Leave the pictures out, and print everything else in the records exactly.
---
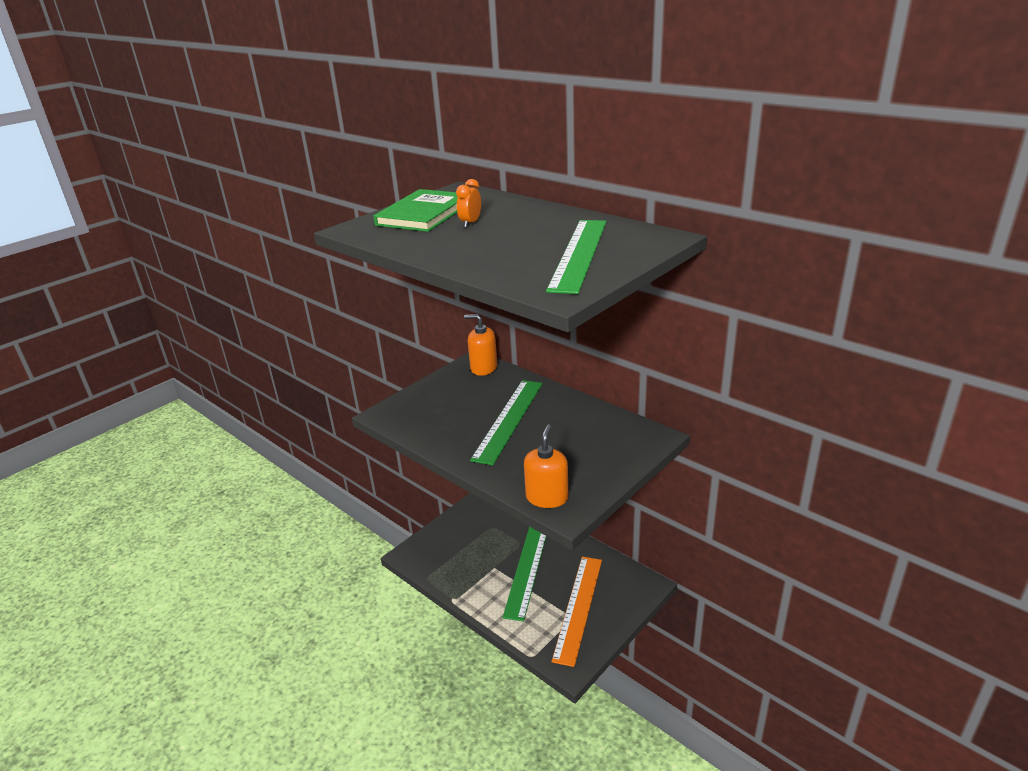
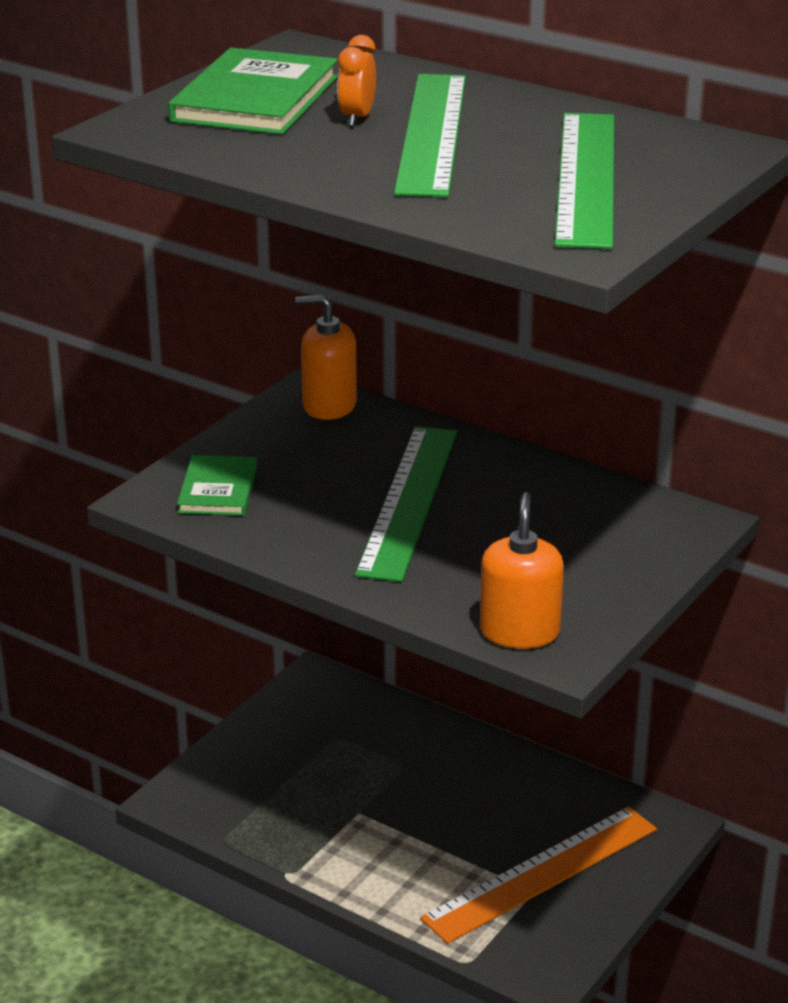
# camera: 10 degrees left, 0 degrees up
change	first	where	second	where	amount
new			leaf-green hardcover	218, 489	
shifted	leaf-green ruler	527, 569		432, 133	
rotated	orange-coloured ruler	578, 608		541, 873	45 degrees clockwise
---
> **Output**:
# camera: 10 degrees left, 0 degrees up
change	first	where	second	where	amount
new			leaf-green hardcover	218, 489	
shifted	leaf-green ruler	527, 569		432, 133	
rotated	orange-coloured ruler	578, 608		541, 873	45 degrees clockwise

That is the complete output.